[Object state change records]
»»

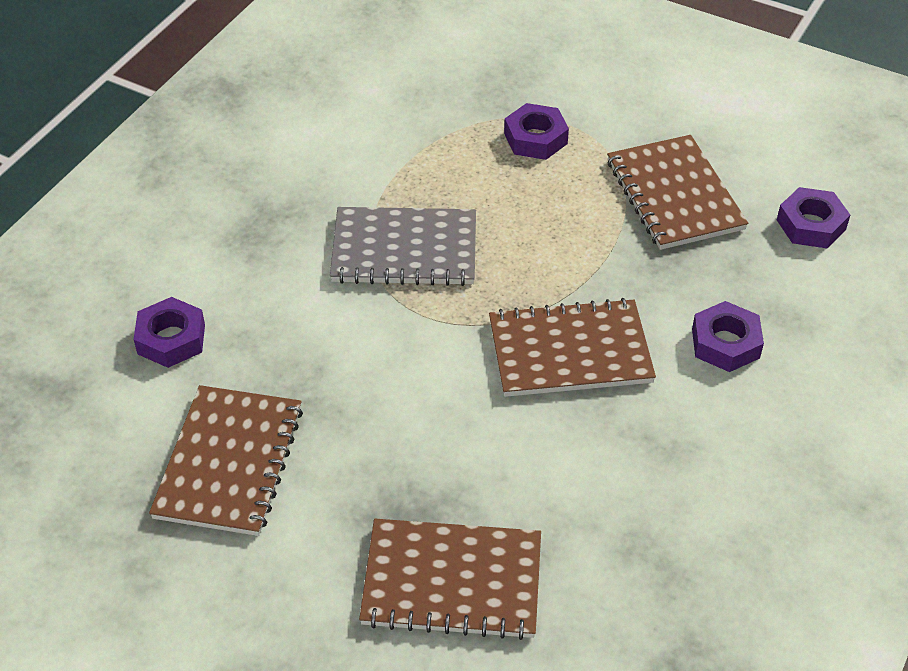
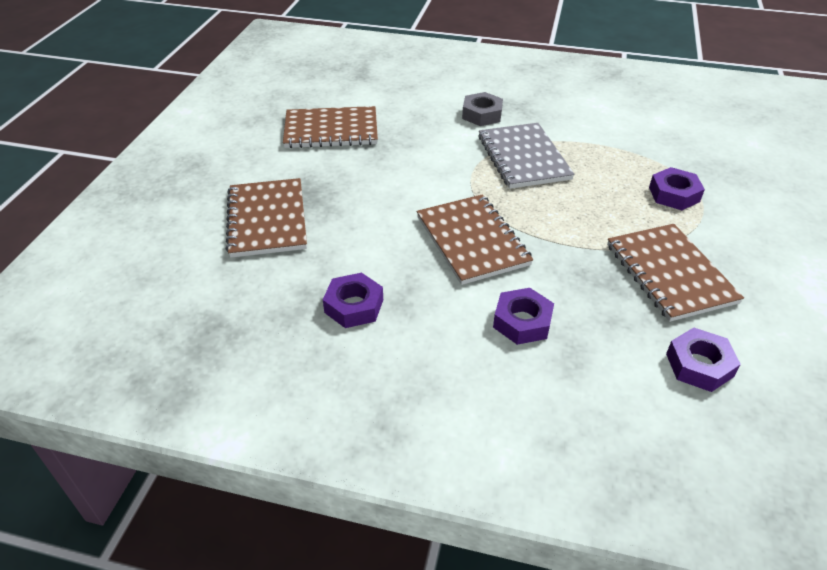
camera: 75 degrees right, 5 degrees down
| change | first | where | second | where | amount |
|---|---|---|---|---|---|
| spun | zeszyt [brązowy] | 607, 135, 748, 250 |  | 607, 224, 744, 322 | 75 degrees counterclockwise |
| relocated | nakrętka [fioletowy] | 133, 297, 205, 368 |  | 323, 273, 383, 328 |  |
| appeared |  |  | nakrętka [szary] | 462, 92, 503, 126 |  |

««

## Your goal
Reproduce every line from the entries that holds the word "nakrętka".

## Worked solution
| relocated | nakrętka [fioletowy] | 133, 297, 205, 368 |  | 323, 273, 383, 328 |  |
| appeared |  |  | nakrętka [szary] | 462, 92, 503, 126 |  |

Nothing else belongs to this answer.